Within the records that follow, find every line containing the string "VBAT". Copy those lines.

(Extracted data entries)
◇ ◇ ◇ ◇ ◇ ◇ ◇

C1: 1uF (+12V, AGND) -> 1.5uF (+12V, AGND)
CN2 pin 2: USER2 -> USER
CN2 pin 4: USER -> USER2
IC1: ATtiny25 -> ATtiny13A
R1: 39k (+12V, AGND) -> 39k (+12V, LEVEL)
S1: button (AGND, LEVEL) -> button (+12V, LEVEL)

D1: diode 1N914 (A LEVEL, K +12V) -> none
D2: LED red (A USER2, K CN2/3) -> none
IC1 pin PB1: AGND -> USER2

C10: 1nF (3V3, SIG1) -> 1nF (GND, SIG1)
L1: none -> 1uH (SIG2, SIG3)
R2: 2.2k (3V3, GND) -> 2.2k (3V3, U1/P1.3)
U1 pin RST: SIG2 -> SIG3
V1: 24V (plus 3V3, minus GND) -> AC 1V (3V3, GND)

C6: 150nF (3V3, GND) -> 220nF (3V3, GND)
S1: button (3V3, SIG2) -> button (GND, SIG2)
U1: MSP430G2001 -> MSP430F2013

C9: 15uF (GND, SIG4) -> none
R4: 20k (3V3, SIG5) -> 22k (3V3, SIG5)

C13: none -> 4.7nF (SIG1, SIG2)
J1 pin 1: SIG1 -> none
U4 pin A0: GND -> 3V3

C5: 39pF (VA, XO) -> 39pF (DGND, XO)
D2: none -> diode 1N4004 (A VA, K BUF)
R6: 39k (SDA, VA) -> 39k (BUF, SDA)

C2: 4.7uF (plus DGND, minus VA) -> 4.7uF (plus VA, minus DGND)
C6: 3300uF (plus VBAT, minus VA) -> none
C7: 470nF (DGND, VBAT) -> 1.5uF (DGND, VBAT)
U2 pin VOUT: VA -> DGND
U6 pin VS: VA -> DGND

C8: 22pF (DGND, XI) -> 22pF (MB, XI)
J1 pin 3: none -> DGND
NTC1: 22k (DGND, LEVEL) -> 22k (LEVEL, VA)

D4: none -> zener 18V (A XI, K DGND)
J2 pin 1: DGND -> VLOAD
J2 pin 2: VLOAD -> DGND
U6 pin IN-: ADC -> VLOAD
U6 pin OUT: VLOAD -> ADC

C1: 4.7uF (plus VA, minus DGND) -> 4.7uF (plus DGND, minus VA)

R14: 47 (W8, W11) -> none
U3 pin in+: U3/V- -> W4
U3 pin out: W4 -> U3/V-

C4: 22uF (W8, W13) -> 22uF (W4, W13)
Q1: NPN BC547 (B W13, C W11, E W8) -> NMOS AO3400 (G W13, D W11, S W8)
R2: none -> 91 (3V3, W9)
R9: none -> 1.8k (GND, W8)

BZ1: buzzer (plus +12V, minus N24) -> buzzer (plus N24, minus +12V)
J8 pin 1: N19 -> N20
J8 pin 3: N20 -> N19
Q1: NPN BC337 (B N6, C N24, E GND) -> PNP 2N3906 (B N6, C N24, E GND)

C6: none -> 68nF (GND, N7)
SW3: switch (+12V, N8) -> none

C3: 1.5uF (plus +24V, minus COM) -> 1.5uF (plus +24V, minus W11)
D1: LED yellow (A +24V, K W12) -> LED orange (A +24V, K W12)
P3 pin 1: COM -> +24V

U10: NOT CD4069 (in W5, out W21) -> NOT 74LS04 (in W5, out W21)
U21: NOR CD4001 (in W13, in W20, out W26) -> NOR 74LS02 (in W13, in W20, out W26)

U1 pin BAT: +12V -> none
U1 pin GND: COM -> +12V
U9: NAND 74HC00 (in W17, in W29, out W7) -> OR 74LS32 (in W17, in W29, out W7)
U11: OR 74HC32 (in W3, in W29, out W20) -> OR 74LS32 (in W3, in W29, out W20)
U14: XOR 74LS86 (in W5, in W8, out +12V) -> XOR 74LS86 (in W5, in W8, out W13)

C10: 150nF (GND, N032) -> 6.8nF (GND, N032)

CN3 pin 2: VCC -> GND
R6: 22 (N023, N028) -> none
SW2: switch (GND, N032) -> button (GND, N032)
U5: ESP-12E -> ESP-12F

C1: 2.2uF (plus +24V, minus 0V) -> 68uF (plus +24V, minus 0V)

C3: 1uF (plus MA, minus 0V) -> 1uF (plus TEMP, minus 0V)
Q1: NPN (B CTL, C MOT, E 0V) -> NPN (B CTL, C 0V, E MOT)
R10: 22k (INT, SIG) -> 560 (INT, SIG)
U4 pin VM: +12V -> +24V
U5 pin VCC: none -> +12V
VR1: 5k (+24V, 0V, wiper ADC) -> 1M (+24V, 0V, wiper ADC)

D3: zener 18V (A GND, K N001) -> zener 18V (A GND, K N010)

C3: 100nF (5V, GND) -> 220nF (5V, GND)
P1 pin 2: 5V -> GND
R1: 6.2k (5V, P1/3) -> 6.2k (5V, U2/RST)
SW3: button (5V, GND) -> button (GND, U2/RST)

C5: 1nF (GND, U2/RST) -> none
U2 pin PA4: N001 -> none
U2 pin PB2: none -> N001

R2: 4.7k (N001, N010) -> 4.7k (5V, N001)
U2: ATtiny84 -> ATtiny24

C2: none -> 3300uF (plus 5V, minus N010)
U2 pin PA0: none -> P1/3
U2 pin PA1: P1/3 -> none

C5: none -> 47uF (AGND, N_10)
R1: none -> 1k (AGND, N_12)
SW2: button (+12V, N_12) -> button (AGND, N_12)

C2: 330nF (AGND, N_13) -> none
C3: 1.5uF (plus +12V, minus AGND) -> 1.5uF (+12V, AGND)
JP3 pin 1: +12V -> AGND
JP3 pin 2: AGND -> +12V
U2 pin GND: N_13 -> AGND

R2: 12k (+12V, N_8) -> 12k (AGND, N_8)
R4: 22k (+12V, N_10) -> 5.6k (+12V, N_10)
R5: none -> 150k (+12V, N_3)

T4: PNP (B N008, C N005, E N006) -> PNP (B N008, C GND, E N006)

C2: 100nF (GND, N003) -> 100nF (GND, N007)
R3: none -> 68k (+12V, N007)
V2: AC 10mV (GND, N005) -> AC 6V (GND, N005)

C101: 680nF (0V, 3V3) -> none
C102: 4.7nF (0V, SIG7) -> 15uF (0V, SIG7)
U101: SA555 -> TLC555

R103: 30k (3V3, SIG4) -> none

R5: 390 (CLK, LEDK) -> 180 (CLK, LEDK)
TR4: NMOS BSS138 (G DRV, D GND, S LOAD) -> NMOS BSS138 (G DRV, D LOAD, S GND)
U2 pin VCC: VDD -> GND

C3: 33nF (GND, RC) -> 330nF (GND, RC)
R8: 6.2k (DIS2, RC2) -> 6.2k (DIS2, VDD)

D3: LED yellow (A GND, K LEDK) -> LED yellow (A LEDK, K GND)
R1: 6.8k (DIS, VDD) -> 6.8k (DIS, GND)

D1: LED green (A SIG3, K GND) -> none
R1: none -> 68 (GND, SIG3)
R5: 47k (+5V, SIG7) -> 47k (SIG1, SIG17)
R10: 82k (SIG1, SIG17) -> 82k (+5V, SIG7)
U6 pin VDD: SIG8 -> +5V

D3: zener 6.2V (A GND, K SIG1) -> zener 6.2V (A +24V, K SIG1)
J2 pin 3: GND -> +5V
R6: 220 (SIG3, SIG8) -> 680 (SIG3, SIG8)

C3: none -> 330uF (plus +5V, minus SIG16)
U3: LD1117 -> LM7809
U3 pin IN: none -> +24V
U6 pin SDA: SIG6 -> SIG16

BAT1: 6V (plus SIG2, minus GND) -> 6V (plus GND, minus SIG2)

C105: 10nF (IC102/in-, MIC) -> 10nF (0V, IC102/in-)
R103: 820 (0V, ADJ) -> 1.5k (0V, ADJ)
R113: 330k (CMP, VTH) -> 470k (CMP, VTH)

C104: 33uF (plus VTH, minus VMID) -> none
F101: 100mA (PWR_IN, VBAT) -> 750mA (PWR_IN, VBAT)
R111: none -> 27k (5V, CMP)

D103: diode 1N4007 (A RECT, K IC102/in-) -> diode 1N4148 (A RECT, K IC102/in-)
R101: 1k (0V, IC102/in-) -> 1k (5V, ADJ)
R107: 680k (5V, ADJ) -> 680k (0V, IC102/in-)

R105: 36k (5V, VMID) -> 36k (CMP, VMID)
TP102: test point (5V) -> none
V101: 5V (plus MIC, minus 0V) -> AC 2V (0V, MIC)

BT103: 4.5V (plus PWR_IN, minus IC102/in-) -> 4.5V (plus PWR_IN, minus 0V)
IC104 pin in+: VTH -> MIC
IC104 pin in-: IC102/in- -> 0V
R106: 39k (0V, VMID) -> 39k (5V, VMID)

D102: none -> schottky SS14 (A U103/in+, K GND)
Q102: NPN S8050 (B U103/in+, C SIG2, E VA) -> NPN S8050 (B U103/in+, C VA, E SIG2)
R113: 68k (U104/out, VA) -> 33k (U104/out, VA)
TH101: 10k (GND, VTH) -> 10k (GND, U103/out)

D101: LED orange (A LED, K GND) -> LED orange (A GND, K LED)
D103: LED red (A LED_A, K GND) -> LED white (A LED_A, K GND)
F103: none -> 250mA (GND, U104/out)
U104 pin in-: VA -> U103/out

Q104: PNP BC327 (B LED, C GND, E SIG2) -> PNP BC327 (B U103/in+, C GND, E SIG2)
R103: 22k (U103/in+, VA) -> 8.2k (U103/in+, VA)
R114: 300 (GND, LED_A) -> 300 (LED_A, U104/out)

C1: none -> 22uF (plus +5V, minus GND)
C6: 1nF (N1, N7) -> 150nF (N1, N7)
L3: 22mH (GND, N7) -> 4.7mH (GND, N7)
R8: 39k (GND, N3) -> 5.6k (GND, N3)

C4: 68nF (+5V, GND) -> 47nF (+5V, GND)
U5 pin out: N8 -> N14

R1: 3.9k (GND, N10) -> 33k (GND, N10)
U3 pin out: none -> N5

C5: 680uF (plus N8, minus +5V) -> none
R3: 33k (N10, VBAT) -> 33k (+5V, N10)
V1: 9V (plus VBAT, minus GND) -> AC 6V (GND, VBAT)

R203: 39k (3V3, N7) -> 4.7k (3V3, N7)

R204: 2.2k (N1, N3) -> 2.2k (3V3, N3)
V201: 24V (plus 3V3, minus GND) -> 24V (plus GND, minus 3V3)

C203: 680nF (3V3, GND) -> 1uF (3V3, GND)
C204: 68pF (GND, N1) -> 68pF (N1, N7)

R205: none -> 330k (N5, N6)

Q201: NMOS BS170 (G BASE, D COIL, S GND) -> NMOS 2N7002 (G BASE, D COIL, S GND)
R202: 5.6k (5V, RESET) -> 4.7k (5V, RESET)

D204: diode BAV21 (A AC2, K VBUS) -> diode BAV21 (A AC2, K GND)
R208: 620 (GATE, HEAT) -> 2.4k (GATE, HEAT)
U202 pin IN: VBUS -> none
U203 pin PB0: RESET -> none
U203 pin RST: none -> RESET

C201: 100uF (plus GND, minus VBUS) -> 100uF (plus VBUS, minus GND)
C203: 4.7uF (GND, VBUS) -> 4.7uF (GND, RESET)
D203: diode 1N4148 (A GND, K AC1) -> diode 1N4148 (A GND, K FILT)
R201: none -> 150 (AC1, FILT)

◇ ◇ ◇ ◇ ◇ ◇ ◇

## SOLUTION FOR THIS EXERCISE
C6: 3300uF (plus VBAT, minus VA) -> none
C7: 470nF (DGND, VBAT) -> 1.5uF (DGND, VBAT)
F101: 100mA (PWR_IN, VBAT) -> 750mA (PWR_IN, VBAT)
R3: 33k (N10, VBAT) -> 33k (+5V, N10)
V1: 9V (plus VBAT, minus GND) -> AC 6V (GND, VBAT)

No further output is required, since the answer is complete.